Below is a listing. Set down exactly the lines from the one containing "pink_nodoziven [378 125" through the one containing "in_second: [334, 473]", both ends included, and leave out the rest.

————

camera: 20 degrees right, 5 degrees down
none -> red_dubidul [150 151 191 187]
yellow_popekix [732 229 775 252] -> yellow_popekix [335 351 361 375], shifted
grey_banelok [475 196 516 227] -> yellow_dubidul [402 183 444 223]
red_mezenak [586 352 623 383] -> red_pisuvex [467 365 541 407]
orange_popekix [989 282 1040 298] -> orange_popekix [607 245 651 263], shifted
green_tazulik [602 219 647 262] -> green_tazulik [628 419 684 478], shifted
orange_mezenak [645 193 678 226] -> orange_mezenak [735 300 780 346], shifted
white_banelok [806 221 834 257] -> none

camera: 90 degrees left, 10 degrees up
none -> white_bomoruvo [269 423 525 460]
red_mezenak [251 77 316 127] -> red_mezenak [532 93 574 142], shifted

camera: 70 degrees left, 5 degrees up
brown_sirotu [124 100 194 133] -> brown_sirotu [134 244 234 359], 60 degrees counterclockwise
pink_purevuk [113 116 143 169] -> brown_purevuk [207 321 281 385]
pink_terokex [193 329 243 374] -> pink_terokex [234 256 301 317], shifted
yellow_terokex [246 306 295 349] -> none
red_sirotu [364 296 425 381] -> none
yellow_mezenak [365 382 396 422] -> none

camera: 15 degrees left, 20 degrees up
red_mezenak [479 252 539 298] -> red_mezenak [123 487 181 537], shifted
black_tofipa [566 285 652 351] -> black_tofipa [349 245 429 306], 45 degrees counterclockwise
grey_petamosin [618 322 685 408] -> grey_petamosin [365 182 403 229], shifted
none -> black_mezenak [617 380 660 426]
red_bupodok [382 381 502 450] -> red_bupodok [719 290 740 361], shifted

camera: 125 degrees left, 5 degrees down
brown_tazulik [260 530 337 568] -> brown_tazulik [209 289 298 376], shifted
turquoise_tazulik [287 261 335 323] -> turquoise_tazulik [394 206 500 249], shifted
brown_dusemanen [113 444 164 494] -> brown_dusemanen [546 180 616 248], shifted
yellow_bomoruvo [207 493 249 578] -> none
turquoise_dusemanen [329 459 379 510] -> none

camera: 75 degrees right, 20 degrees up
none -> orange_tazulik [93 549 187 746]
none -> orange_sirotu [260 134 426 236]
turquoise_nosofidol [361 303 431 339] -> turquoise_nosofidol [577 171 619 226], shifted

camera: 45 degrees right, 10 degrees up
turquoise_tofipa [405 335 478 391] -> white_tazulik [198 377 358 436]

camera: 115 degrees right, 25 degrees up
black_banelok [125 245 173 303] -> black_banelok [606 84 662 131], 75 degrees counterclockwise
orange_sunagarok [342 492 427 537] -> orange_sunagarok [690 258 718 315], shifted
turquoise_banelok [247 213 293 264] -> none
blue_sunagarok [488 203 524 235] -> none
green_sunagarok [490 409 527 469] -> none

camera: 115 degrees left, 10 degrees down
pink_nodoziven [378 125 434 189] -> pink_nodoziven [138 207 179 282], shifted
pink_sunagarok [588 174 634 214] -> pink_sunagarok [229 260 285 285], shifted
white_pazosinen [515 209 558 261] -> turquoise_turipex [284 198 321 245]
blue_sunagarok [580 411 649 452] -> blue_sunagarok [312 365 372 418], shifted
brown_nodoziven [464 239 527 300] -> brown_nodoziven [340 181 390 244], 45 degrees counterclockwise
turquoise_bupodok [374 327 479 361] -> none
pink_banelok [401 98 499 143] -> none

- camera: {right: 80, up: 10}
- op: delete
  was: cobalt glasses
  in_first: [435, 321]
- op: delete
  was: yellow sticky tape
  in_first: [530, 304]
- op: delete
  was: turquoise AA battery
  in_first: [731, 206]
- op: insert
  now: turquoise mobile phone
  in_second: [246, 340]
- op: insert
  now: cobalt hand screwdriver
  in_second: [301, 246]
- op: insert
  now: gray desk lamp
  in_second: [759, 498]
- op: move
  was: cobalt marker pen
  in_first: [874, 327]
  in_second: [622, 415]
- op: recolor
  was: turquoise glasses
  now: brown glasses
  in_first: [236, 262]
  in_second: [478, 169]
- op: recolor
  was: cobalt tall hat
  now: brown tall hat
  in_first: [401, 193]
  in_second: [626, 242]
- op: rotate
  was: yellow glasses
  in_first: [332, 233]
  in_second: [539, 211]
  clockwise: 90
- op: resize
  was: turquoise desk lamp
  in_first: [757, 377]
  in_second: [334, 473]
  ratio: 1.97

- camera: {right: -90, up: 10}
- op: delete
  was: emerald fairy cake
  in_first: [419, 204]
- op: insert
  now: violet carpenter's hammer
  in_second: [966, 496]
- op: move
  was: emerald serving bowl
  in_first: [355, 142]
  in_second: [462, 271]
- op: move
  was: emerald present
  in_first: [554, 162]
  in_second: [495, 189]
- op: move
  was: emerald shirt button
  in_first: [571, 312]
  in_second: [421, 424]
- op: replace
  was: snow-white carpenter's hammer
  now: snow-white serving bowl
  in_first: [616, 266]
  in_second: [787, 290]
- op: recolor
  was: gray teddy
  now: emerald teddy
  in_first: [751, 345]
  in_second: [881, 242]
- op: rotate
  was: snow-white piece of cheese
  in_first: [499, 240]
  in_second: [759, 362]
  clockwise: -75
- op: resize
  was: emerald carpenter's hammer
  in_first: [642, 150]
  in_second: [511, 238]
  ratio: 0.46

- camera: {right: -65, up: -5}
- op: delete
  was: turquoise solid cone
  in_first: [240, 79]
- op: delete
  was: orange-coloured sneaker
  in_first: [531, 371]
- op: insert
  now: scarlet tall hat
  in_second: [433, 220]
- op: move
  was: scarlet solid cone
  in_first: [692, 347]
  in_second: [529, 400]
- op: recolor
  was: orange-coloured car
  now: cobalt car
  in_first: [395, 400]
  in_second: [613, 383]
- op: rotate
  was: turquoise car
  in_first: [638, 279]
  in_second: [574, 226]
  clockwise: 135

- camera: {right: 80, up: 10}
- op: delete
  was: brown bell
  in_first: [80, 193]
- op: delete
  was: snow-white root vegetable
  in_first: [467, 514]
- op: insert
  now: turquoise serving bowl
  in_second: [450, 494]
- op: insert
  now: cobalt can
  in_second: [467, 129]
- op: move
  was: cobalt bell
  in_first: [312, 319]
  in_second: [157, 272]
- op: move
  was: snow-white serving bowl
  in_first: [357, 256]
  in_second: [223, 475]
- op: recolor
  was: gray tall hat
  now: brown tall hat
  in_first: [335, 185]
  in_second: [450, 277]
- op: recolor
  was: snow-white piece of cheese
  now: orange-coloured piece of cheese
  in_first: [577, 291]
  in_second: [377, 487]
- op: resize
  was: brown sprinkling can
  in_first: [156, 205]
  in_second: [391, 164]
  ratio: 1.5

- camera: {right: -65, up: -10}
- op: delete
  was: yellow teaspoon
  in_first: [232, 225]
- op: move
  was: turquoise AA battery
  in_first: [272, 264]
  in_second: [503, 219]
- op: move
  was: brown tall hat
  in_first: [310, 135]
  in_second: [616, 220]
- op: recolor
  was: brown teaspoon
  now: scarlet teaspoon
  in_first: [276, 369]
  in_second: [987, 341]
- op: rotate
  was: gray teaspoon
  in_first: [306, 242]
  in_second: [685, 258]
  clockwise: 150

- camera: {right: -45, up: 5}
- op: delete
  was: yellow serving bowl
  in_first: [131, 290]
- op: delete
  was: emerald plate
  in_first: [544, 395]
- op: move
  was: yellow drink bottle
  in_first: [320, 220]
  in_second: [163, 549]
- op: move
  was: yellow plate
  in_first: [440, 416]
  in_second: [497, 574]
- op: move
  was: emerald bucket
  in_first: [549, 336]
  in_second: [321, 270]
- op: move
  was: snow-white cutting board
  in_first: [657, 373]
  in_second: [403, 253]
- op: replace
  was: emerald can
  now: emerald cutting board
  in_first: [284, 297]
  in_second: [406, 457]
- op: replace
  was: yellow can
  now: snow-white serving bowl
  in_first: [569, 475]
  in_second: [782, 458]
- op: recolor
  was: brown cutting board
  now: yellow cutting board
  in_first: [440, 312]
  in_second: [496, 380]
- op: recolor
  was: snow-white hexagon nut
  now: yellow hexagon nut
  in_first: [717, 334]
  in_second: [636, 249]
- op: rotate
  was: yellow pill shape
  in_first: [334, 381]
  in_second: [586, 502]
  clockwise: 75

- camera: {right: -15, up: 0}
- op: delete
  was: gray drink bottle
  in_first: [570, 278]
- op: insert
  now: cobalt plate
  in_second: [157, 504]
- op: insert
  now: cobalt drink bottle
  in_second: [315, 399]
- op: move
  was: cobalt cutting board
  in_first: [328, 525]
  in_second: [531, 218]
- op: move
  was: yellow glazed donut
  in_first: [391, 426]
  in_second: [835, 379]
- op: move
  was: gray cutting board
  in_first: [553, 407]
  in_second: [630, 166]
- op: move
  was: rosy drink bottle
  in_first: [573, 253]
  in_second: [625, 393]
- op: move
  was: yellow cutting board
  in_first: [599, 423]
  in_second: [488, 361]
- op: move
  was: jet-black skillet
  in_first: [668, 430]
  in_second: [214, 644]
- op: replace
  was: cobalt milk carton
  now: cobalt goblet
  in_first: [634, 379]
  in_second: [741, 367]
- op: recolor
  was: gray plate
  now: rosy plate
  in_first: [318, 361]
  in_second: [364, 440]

————

* _RESPONSE TO THE EXERCISE_
pink_nodoziven [378 125 434 189] -> pink_nodoziven [138 207 179 282], shifted
pink_sunagarok [588 174 634 214] -> pink_sunagarok [229 260 285 285], shifted
white_pazosinen [515 209 558 261] -> turquoise_turipex [284 198 321 245]
blue_sunagarok [580 411 649 452] -> blue_sunagarok [312 365 372 418], shifted
brown_nodoziven [464 239 527 300] -> brown_nodoziven [340 181 390 244], 45 degrees counterclockwise
turquoise_bupodok [374 327 479 361] -> none
pink_banelok [401 98 499 143] -> none

- camera: {right: 80, up: 10}
- op: delete
  was: cobalt glasses
  in_first: [435, 321]
- op: delete
  was: yellow sticky tape
  in_first: [530, 304]
- op: delete
  was: turquoise AA battery
  in_first: [731, 206]
- op: insert
  now: turquoise mobile phone
  in_second: [246, 340]
- op: insert
  now: cobalt hand screwdriver
  in_second: [301, 246]
- op: insert
  now: gray desk lamp
  in_second: [759, 498]
- op: move
  was: cobalt marker pen
  in_first: [874, 327]
  in_second: [622, 415]
- op: recolor
  was: turquoise glasses
  now: brown glasses
  in_first: [236, 262]
  in_second: [478, 169]
- op: recolor
  was: cobalt tall hat
  now: brown tall hat
  in_first: [401, 193]
  in_second: [626, 242]
- op: rotate
  was: yellow glasses
  in_first: [332, 233]
  in_second: [539, 211]
  clockwise: 90
- op: resize
  was: turquoise desk lamp
  in_first: [757, 377]
  in_second: [334, 473]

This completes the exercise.